▸ **Data in this exercise**:
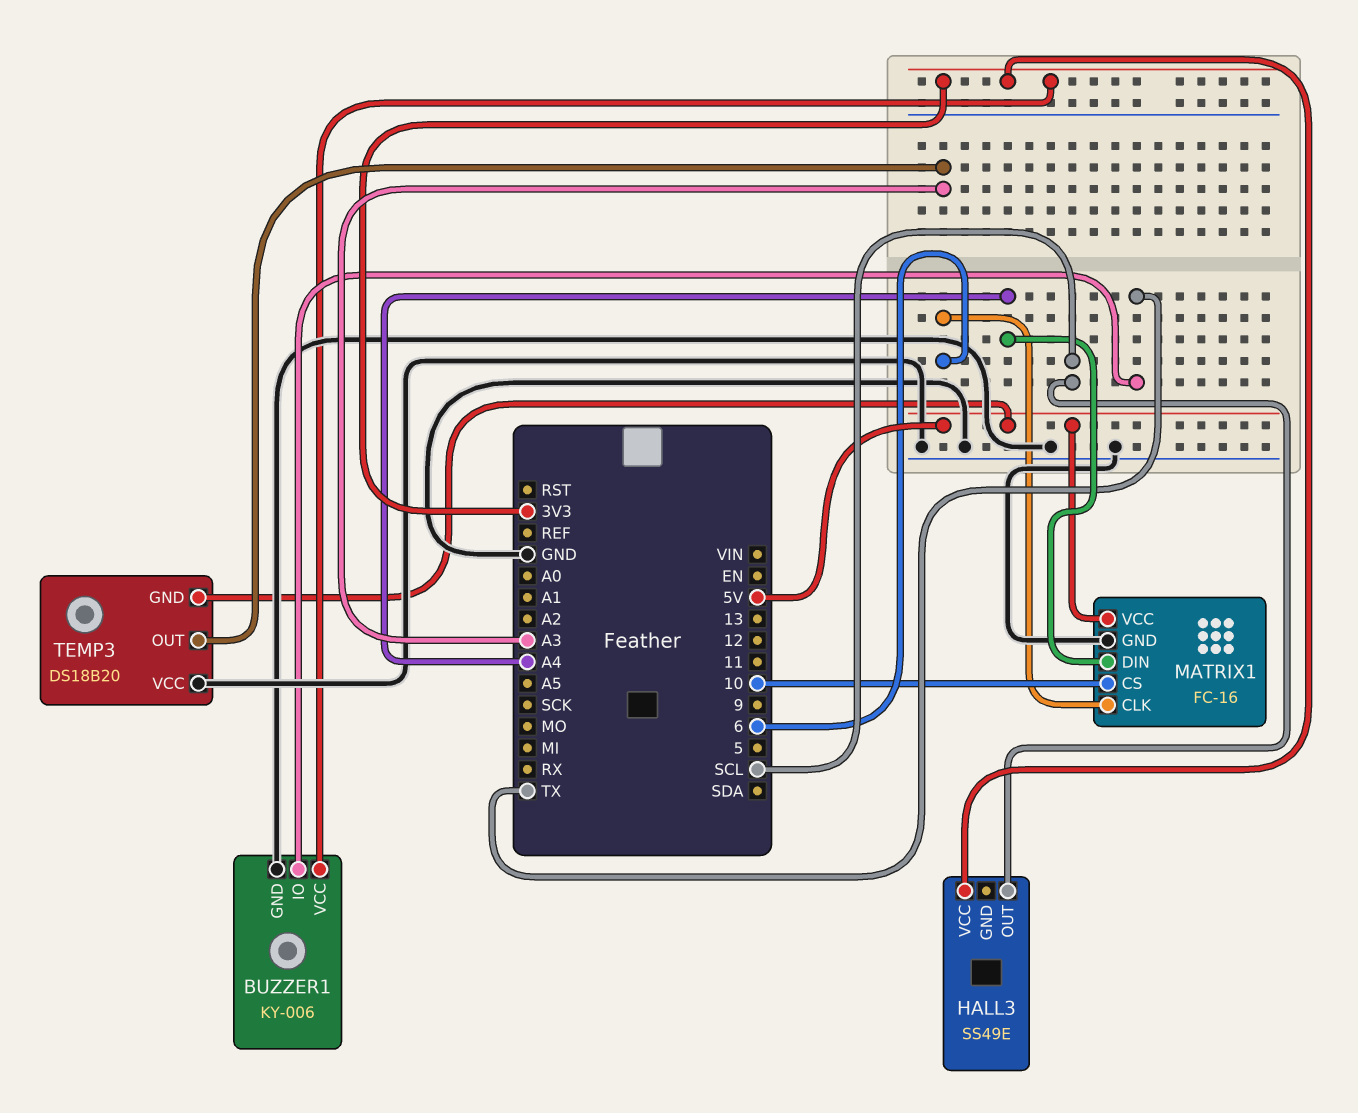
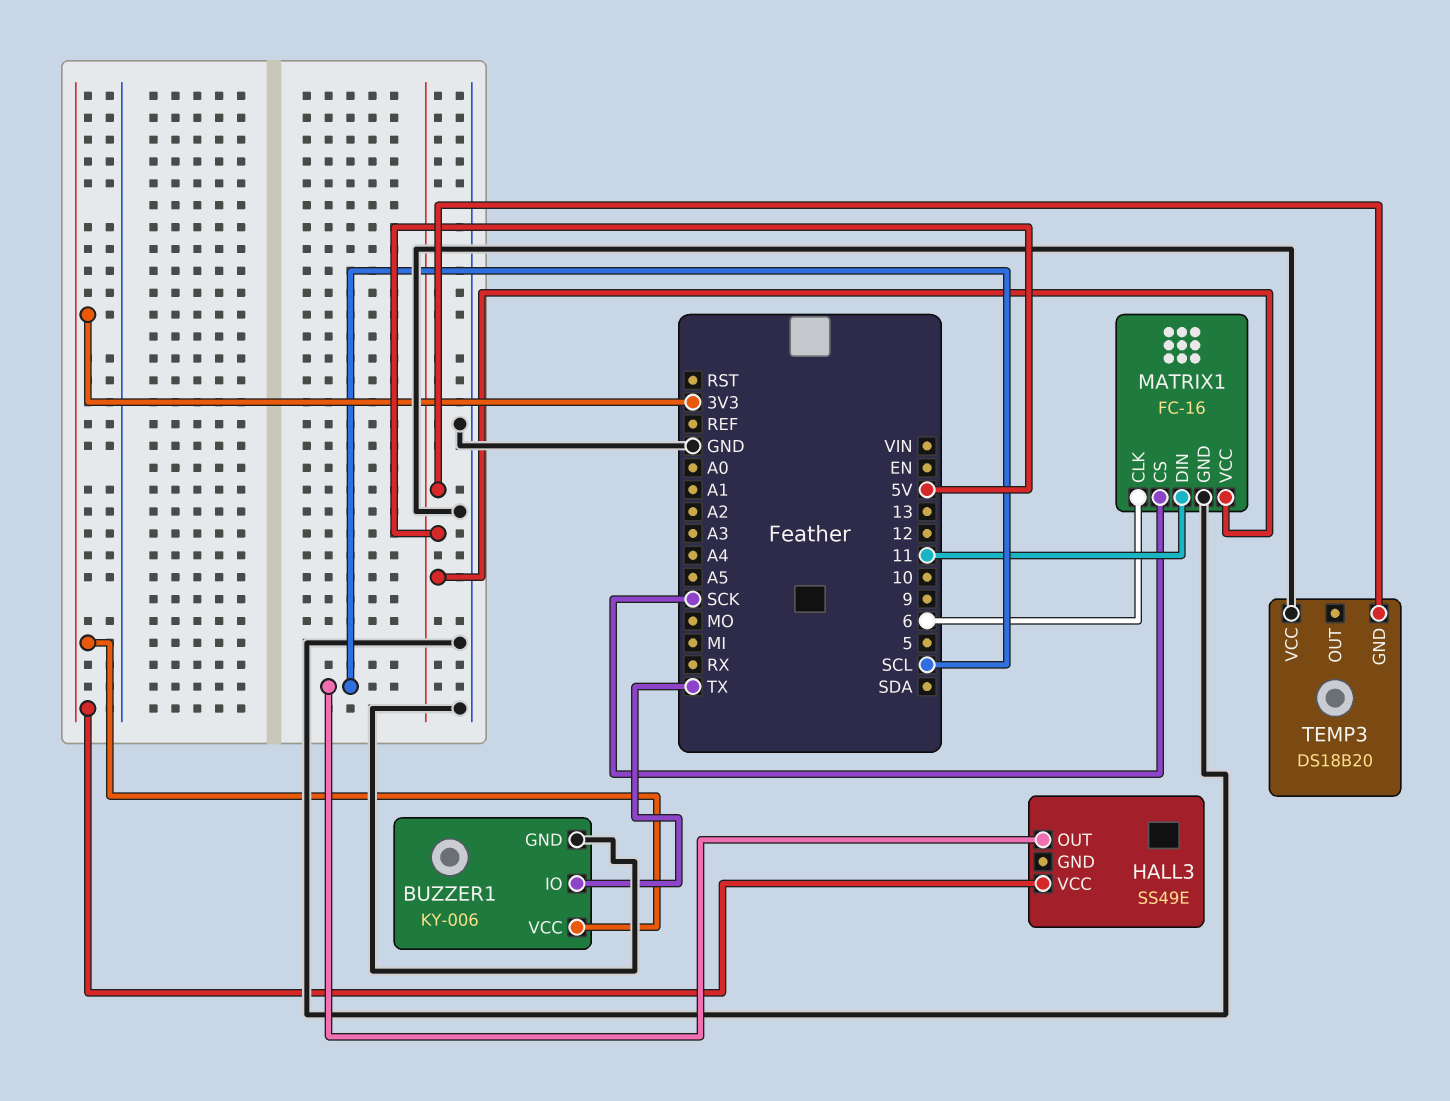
MATRIX1 pin CS: 10 -> SCK
MATRIX1 pin DIN: A4 -> 11
TEMP3 pin OUT: A3 -> none

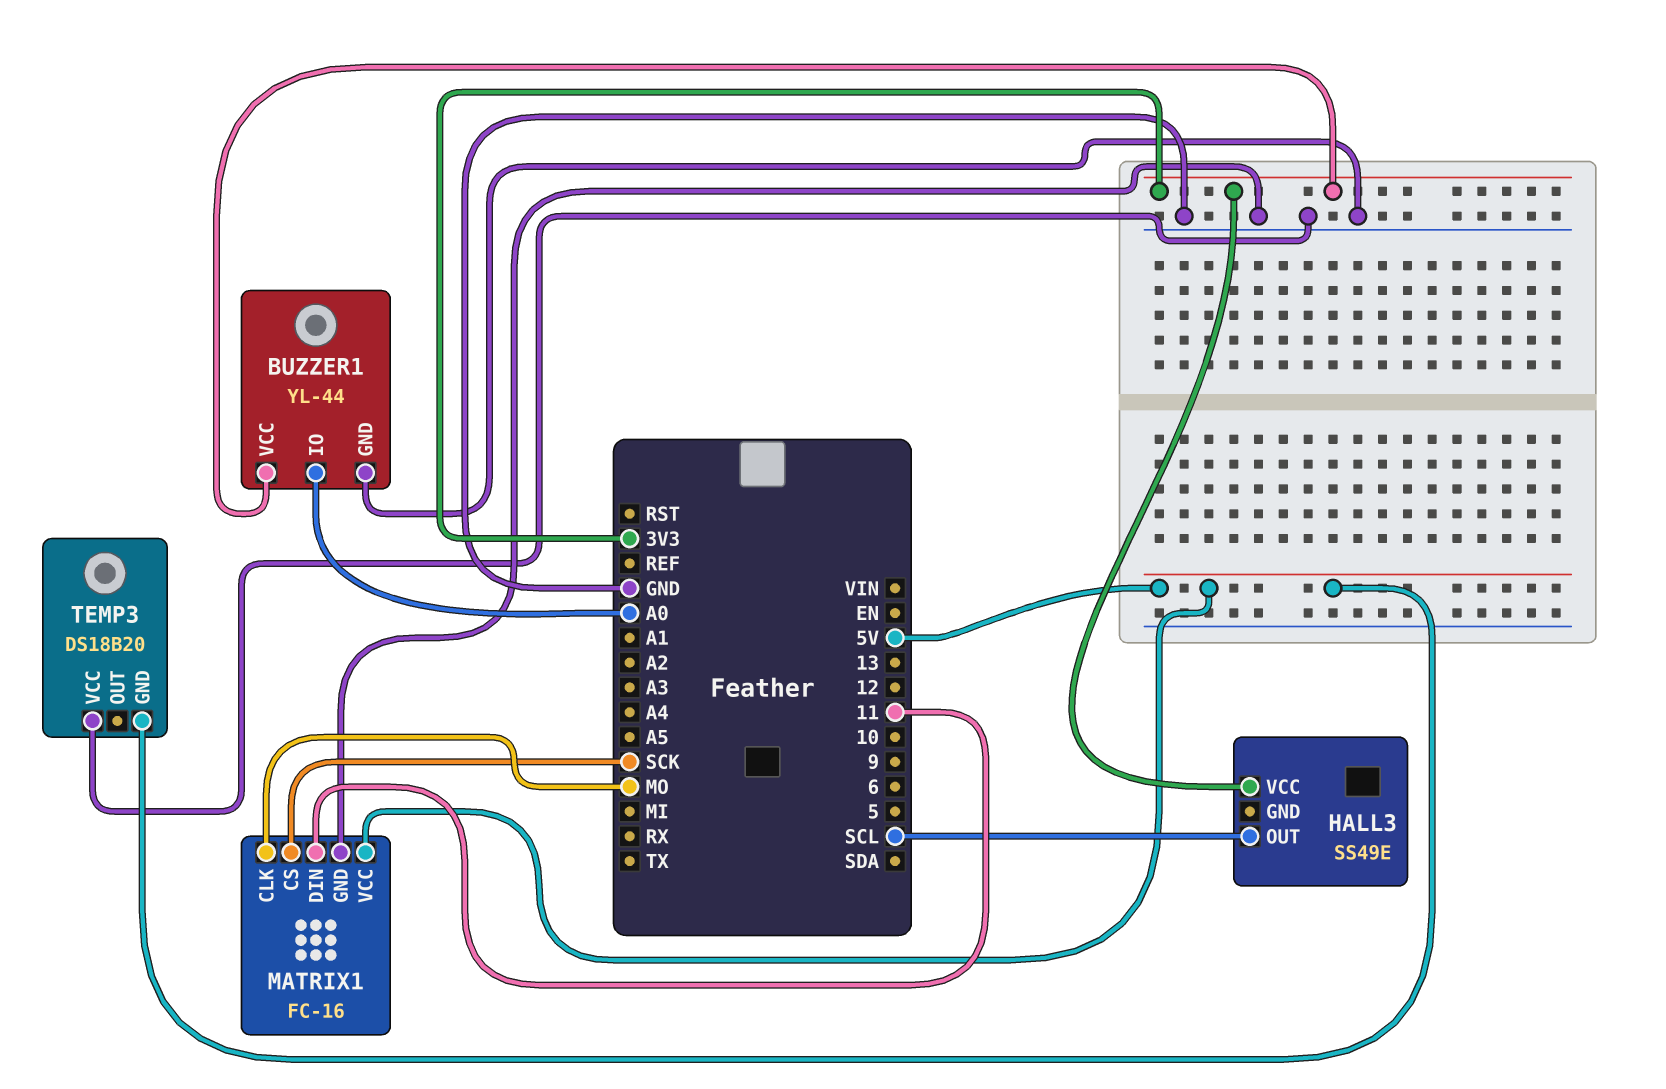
BUZZER1: KY-006 -> YL-44
BUZZER1 pin IO: TX -> A0
MATRIX1 pin CLK: 6 -> MO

▸ **Task requirements**: Please leave the images out and retype the rest of the material exactly.

▸ **Solution to this task**:
MATRIX1 pin CS: 10 -> SCK
MATRIX1 pin DIN: A4 -> 11
TEMP3 pin OUT: A3 -> none

BUZZER1: KY-006 -> YL-44
BUZZER1 pin IO: TX -> A0
MATRIX1 pin CLK: 6 -> MO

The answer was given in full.